--- Available data ---

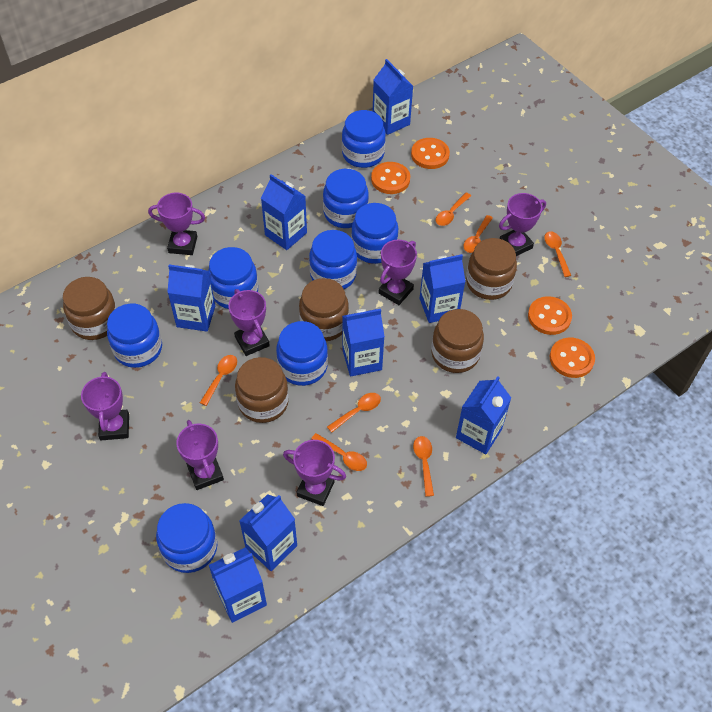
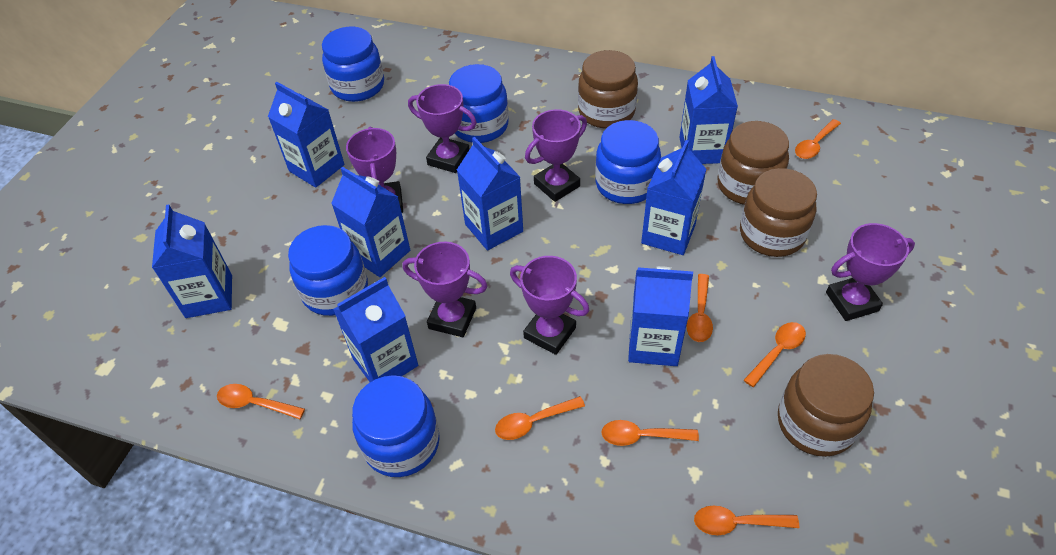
blue jar: 8 -> 5
brown jar: 5 -> 4
orange button: 4 -> 0
purple trophy: 7 -> 6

---

• _Your instructions_
Write out the data in full and exactly as given, though without the images.

• _Reply to the task_
blue jar: 8 -> 5
brown jar: 5 -> 4
orange button: 4 -> 0
purple trophy: 7 -> 6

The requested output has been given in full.